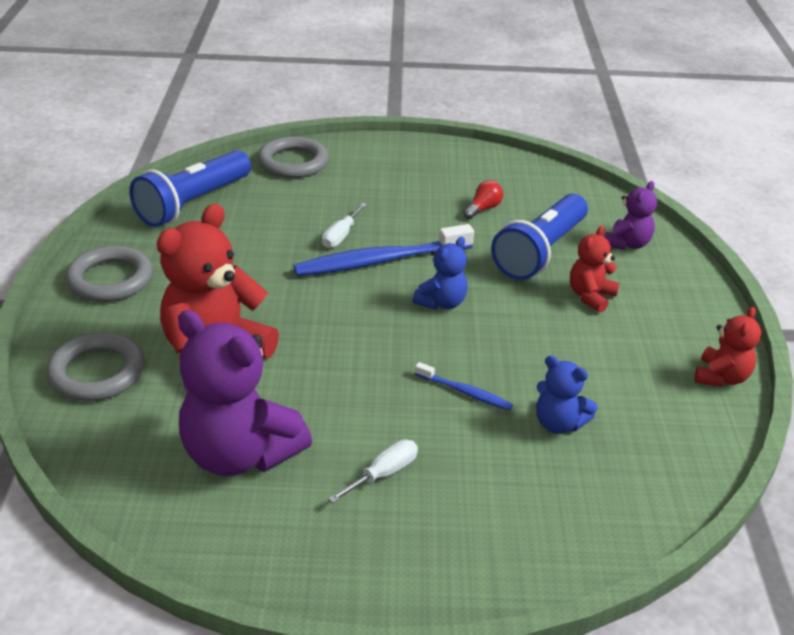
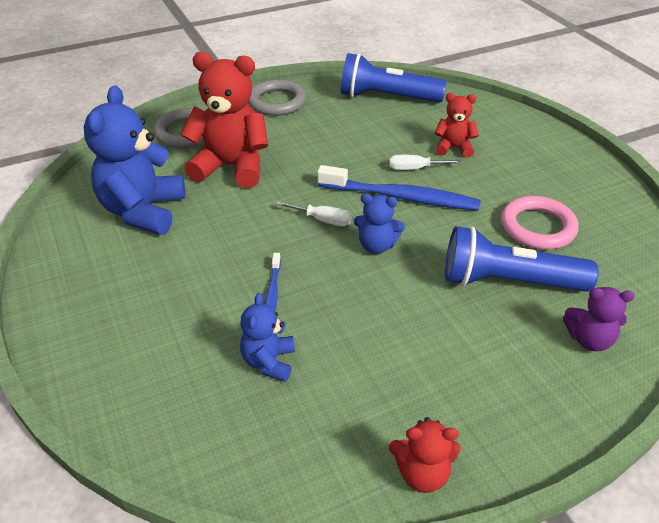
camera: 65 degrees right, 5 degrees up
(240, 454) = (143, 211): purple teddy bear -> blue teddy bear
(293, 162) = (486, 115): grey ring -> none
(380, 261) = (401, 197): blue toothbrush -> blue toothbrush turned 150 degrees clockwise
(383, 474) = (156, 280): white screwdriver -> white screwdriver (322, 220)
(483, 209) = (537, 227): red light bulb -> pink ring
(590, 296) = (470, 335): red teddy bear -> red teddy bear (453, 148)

= = = = = = =

Would you filter the records and copy out each line containing "blue"?

(240, 454) = (143, 211): purple teddy bear -> blue teddy bear
(380, 261) = (401, 197): blue toothbrush -> blue toothbrush turned 150 degrees clockwise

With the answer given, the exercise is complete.